• WHAT YOU ARE ASKED TO DO:
Beginning with the line that includes "camera: 15 degrees right, 5 degrees up" and ending with the last line of the listing below, write out each line exactly, with no other output.

• SOURCE INFORMATION:
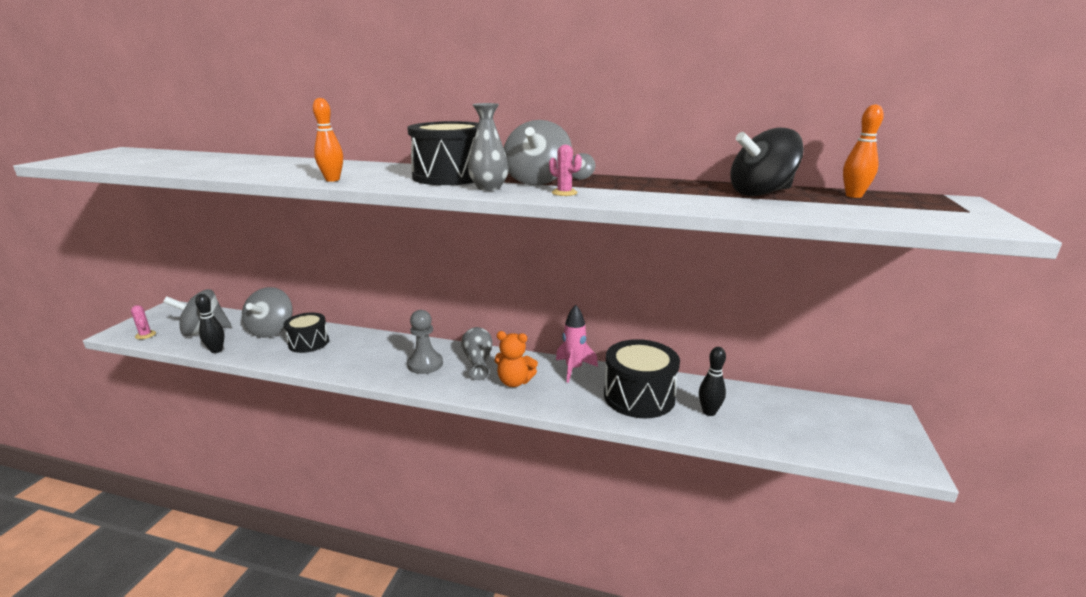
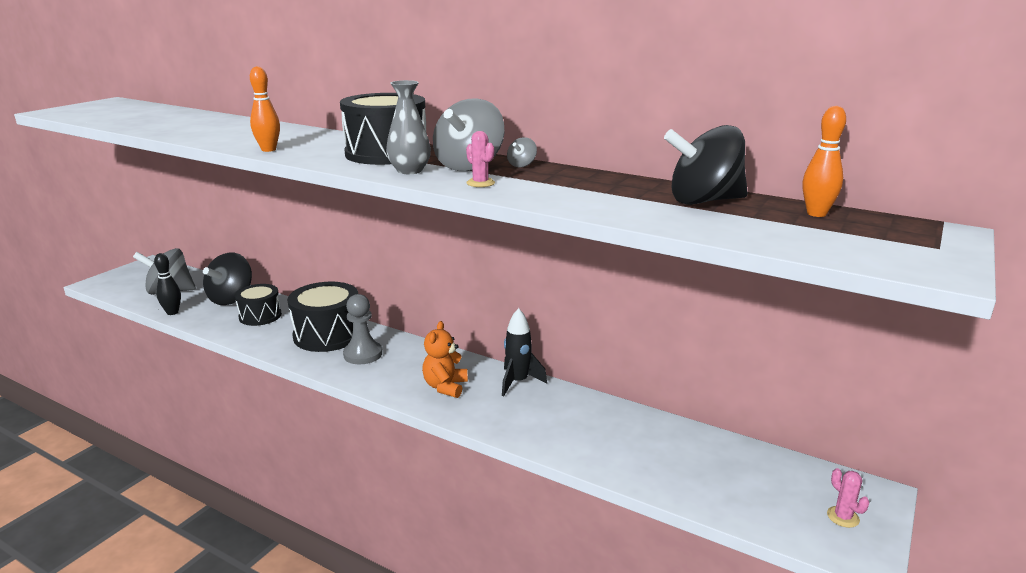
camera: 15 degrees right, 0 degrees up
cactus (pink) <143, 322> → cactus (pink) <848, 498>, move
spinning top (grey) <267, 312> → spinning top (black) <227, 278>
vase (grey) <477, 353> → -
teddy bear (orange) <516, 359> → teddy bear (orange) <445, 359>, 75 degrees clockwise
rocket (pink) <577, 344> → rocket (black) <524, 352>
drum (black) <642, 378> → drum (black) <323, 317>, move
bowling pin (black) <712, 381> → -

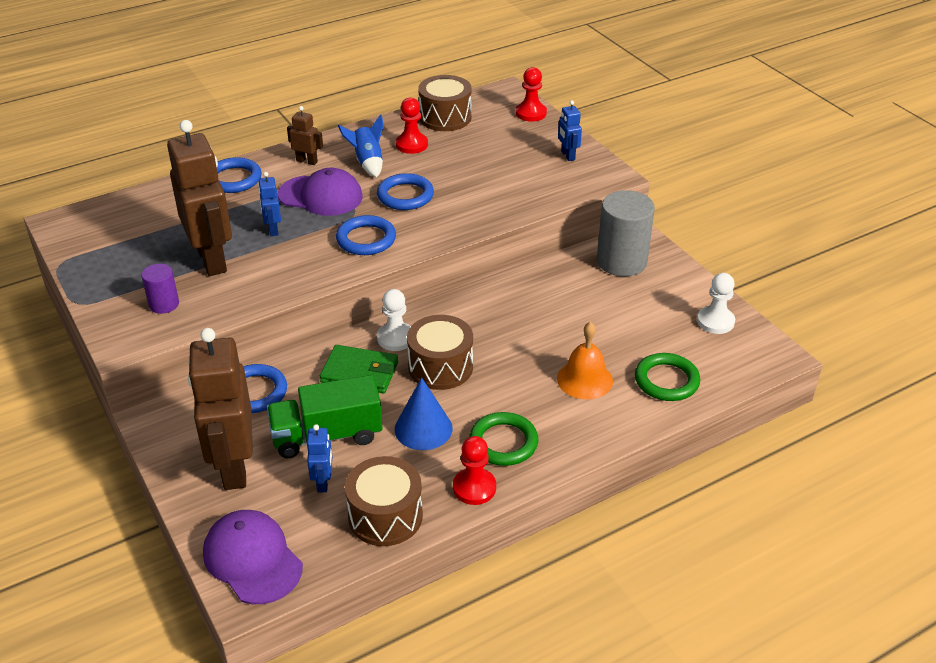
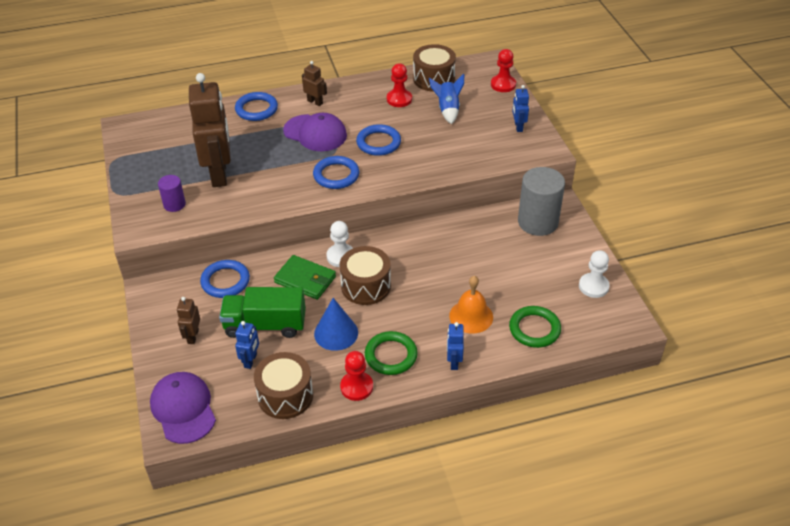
camera: 15 degrees right, 5 degrees up
robot (brown) <220, 409> → robot (brown) <188, 320>, x0.44
robot (blue) <269, 204> → robot (blue) <455, 346>, move
rocket (blue) <361, 145> → rocket (blue) <446, 99>, move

• WRITTEN REPLY:
camera: 15 degrees right, 5 degrees up
robot (brown) <220, 409> → robot (brown) <188, 320>, x0.44
robot (blue) <269, 204> → robot (blue) <455, 346>, move
rocket (blue) <361, 145> → rocket (blue) <446, 99>, move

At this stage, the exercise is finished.